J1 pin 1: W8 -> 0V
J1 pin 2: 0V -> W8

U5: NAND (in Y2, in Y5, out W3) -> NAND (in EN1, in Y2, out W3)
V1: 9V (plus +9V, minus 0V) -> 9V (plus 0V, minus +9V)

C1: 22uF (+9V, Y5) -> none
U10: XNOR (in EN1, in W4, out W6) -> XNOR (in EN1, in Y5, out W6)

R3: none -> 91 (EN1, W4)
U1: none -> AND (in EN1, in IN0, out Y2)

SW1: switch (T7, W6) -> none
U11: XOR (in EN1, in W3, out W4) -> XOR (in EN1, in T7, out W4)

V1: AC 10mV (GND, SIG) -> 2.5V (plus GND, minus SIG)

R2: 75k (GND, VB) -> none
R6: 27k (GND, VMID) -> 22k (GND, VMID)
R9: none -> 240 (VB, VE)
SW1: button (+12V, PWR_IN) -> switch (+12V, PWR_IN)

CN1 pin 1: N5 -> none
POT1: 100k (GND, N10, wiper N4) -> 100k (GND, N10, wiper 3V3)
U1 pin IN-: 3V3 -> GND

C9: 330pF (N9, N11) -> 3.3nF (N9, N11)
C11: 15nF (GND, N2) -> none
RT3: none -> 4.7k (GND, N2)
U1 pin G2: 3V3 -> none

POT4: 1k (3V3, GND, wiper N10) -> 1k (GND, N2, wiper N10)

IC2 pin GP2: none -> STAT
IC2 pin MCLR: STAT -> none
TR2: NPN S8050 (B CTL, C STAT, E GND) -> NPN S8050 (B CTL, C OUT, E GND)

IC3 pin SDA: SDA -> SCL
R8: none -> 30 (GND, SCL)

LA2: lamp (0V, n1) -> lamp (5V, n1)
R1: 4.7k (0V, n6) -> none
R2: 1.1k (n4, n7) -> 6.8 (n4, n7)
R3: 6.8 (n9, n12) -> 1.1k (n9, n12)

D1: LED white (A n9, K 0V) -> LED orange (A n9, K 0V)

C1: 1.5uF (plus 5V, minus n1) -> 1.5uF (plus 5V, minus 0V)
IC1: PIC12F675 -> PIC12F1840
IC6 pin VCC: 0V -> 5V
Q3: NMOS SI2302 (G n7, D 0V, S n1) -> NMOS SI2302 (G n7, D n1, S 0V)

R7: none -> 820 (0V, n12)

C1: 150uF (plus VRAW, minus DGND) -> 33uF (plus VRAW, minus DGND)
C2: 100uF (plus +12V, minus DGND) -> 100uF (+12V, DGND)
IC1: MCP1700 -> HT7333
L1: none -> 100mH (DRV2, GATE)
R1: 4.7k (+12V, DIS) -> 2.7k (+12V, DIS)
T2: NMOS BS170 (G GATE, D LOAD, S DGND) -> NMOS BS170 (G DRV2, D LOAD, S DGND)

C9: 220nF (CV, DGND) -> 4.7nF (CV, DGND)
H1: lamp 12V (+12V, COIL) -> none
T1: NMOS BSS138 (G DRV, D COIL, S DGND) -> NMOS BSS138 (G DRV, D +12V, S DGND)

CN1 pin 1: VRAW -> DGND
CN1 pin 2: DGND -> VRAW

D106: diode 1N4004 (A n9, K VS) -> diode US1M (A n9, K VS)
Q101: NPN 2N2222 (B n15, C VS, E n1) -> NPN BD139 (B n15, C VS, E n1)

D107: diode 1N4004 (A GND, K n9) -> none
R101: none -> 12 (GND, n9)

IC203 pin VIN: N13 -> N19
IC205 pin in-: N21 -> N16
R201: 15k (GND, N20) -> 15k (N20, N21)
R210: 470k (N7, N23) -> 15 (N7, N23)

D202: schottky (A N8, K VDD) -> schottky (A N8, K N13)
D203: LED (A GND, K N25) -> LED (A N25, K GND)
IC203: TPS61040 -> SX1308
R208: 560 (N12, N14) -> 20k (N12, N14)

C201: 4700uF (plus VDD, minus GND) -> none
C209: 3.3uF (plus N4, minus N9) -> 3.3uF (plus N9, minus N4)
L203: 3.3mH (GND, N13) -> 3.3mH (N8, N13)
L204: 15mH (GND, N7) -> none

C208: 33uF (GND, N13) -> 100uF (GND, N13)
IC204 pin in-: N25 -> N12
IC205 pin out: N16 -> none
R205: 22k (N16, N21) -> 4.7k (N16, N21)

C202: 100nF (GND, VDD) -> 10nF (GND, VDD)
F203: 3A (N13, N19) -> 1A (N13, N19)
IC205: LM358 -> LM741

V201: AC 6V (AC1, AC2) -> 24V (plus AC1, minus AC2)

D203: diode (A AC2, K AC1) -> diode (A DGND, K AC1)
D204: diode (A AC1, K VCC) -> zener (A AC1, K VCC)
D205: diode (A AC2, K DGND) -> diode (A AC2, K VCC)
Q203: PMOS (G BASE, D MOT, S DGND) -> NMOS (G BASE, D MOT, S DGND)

○ ○ ○ ○ ○ ○ ○

Your task is to copy each line from the material above that includes the word "switch".

> _ANSWER AREA_:
SW1: switch (T7, W6) -> none
SW1: button (+12V, PWR_IN) -> switch (+12V, PWR_IN)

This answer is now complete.